*** Opening of Records ***

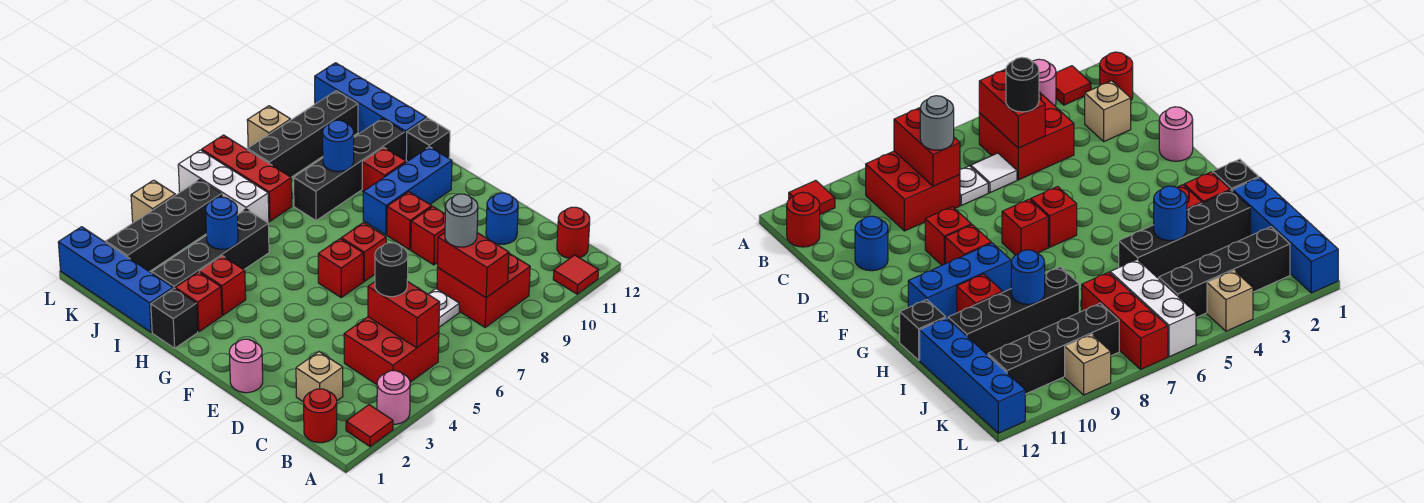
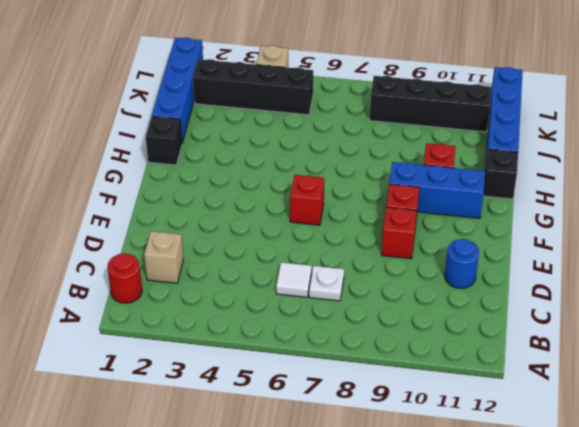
none -> red tile A2 level 1
none -> pink round brick A3 level 1
none -> red tile A11 level 1
none -> red brick B4:C5 level 1

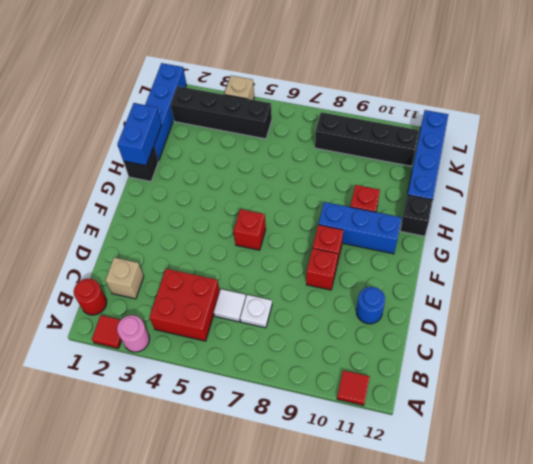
blue brick H1:I1 level 2 -> none
none -> red brick B8:C9 level 1
none -> red round brick B12 level 1
none -> pink round brick E1 level 1
none -> red brick F7 level 1

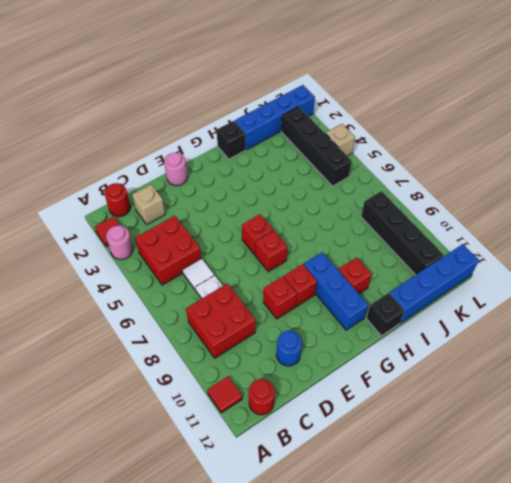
none -> red brick H2 level 1
none -> red brick H3 level 1
none -> black brick I2:I5 level 1
none -> black brick I8:I11 level 1

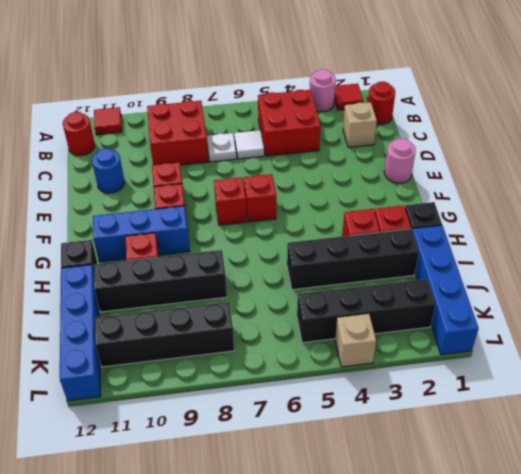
none -> white brick J6:L6 level 1
none -> red brick J7:L7 level 1
none -> tan brick L9 level 1
none -> red brick B5:C5 level 2

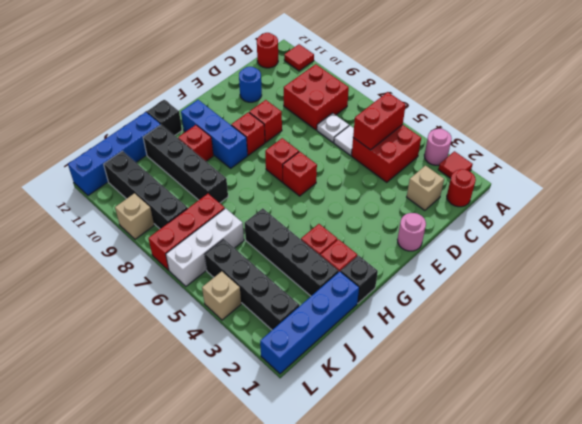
none -> red brick B8:C8 level 2
none -> blue round brick I4 level 2
none -> blue round brick I9 level 2
none -> black round brick C5 level 3

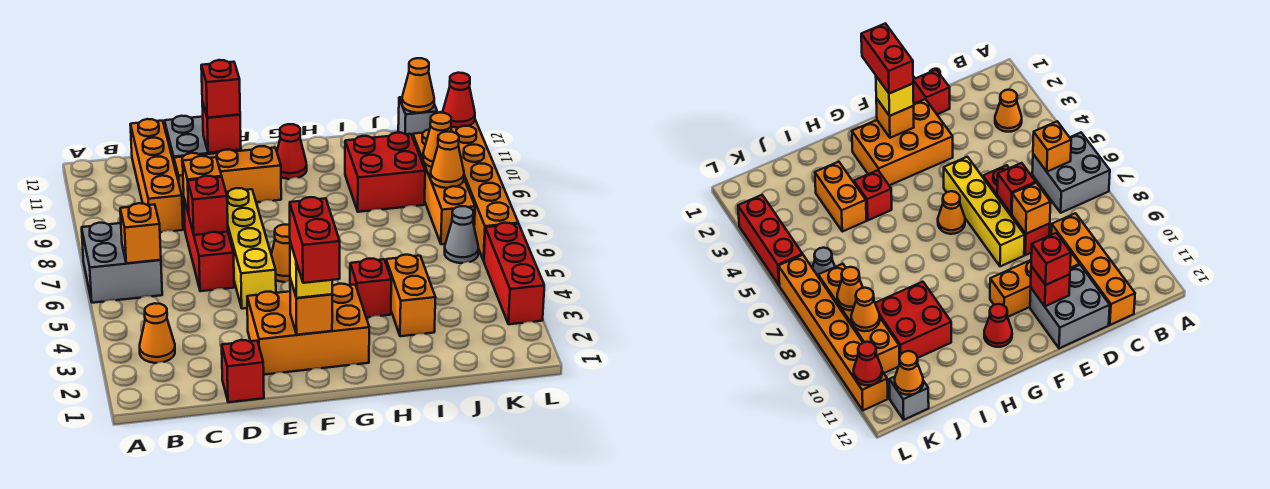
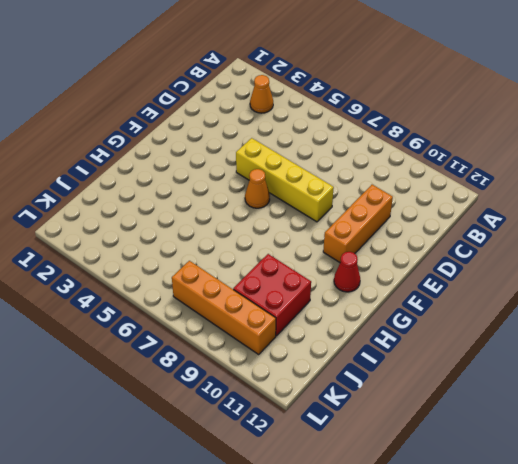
none -> grey brick A6:B7 level 1
none -> orange brick C9:C12 level 1
none -> red brick D1 level 1
none -> red brick D6:D8 level 1

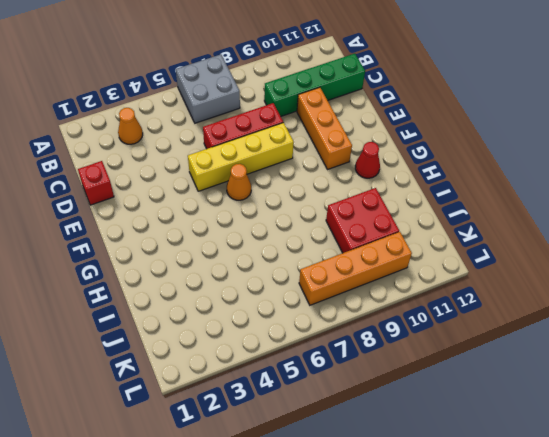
green brick C9:C12 level 1 -> orange brick C9:C12 level 1
none -> grey brick D11:E12 level 1
none -> orange brick E2:G3 level 1
none -> red brick H4 level 1
none -> orange brick I3:I4 level 1

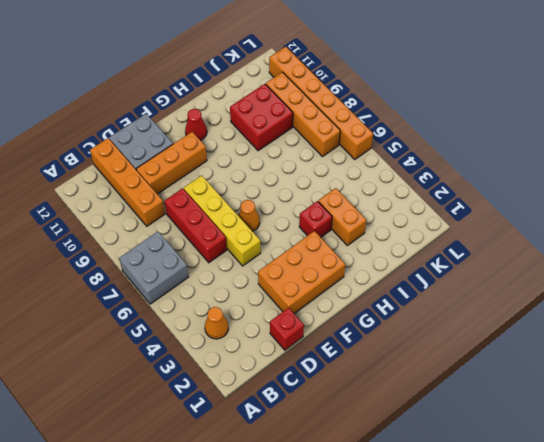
none -> grey cone K6 level 1
none -> grey brick K12 level 1
none -> red brick L3:L5 level 1
none -> orange brick B6 level 2

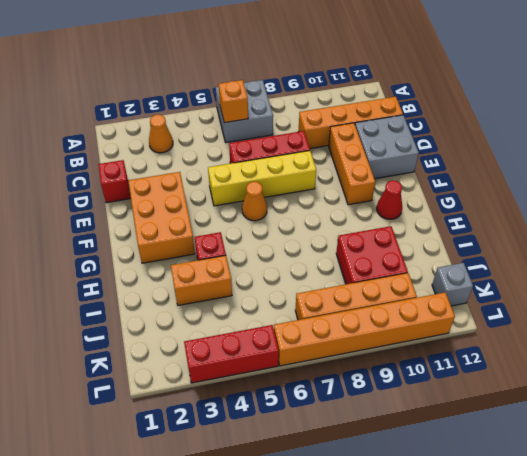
none -> grey cone K6 level 1
none -> red brick D7 level 2
none -> orange brick D8 level 2
none -> red brick E11 level 2

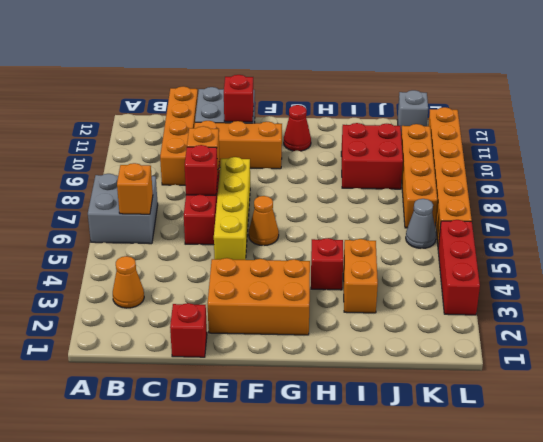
none -> orange brick F2 level 2
none -> orange cone K8 level 2
none -> orange cone K9 level 2
none -> orange cone K12 level 2

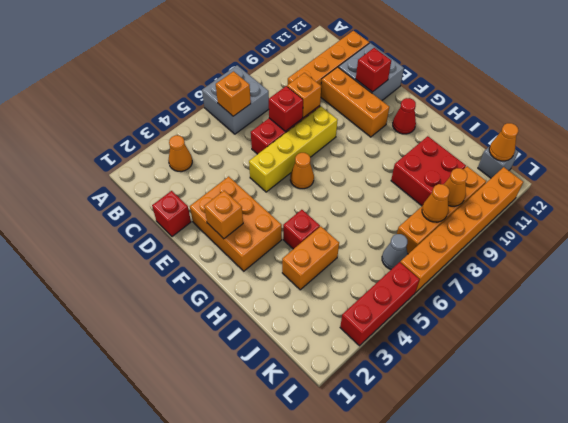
none -> red cone L11 level 2
none -> red brick E11 level 3
none -> yellow brick F2 level 3
none -> red brick F1:F2 level 4

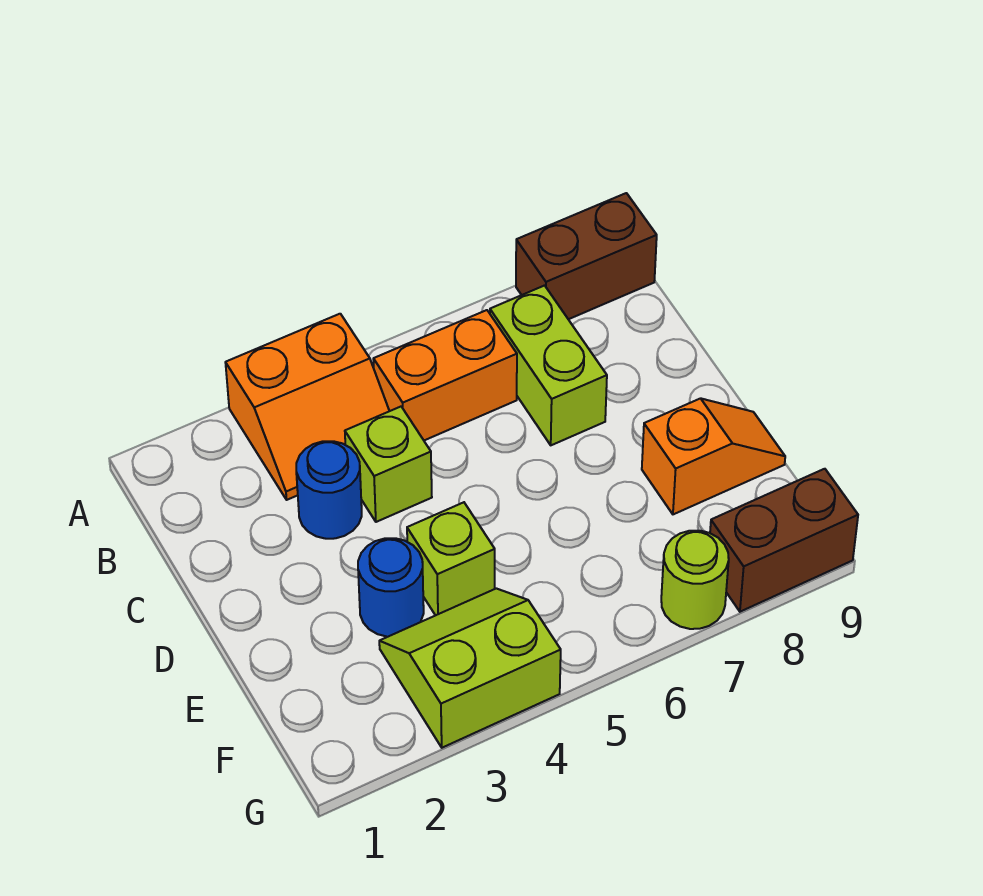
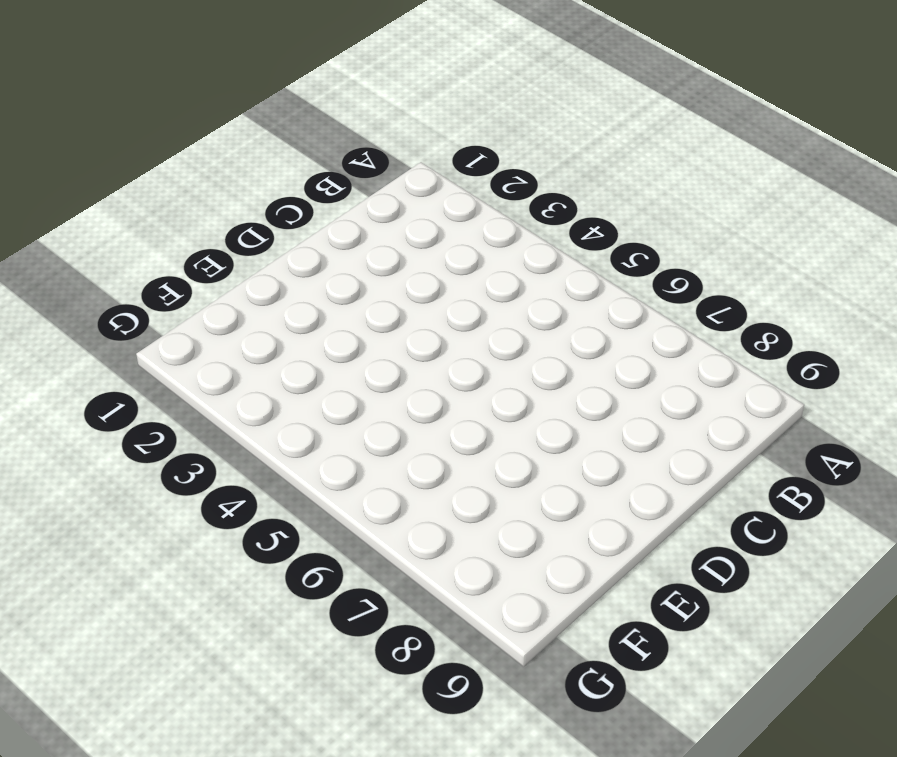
none -> orange slope A3:B4 level 1 top A
none -> brown brick A8:A9 level 1
none -> orange brick B5:B6 level 1

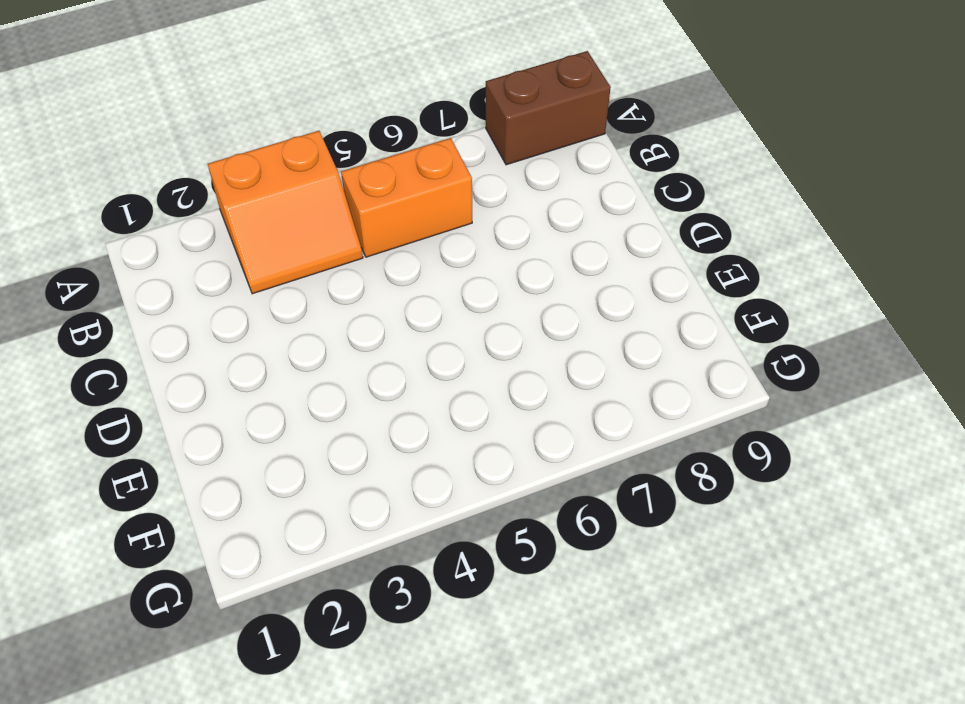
none -> lime brick B7:C7 level 1
none -> blue round brick C3 level 1
none -> lime brick C4 level 1

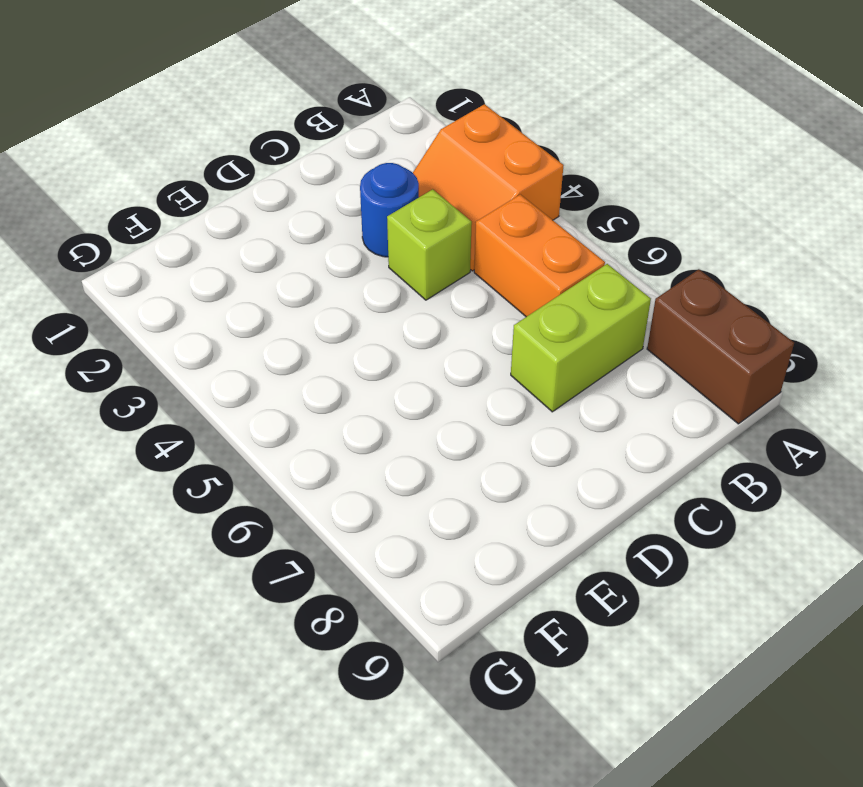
none -> blue round brick E3 level 1
none -> lime brick E4 level 1
none -> orange slope E8:E9 level 1 top 8

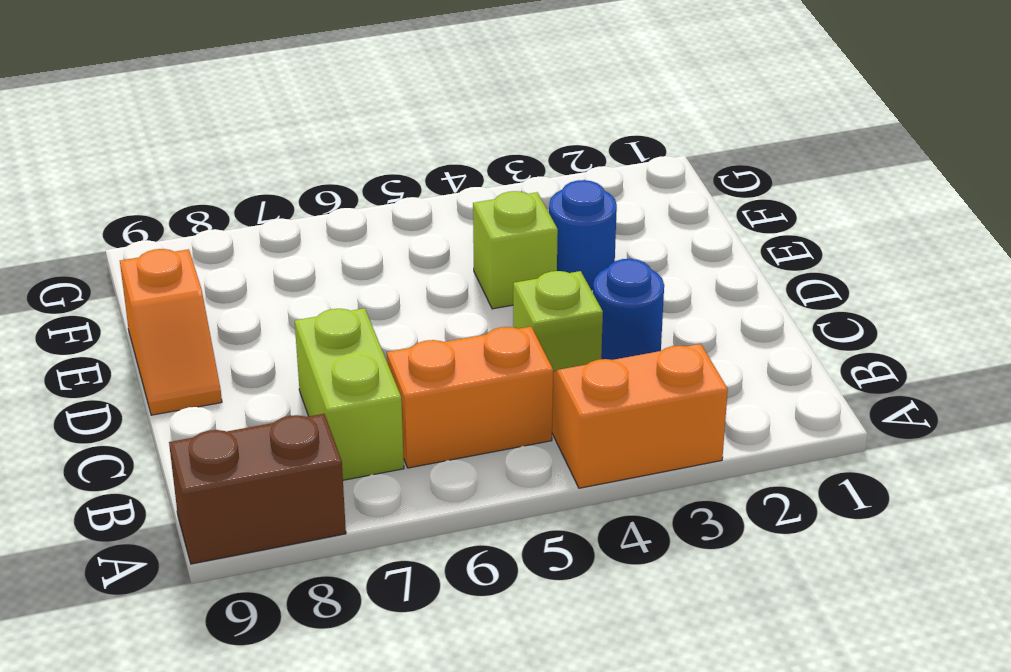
orange slope D9:E9 level 1 top E -> orange slope E8:E9 level 1 top 8
none -> lime slope F3:G4 level 1 top G
none -> lime round brick G7 level 1
none -> brown brick G8:G9 level 1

*** Close of Records ***

Leave out every picture and write out exactly the lines running from the line containing "none -> orange cone K12 level 2" to the end of the listing above.

none -> orange cone K12 level 2

none -> red cone L11 level 2
none -> red brick E11 level 3
none -> yellow brick F2 level 3
none -> red brick F1:F2 level 4

none -> orange slope A3:B4 level 1 top A
none -> brown brick A8:A9 level 1
none -> orange brick B5:B6 level 1

none -> lime brick B7:C7 level 1
none -> blue round brick C3 level 1
none -> lime brick C4 level 1

none -> blue round brick E3 level 1
none -> lime brick E4 level 1
none -> orange slope E8:E9 level 1 top 8

orange slope D9:E9 level 1 top E -> orange slope E8:E9 level 1 top 8
none -> lime slope F3:G4 level 1 top G
none -> lime round brick G7 level 1
none -> brown brick G8:G9 level 1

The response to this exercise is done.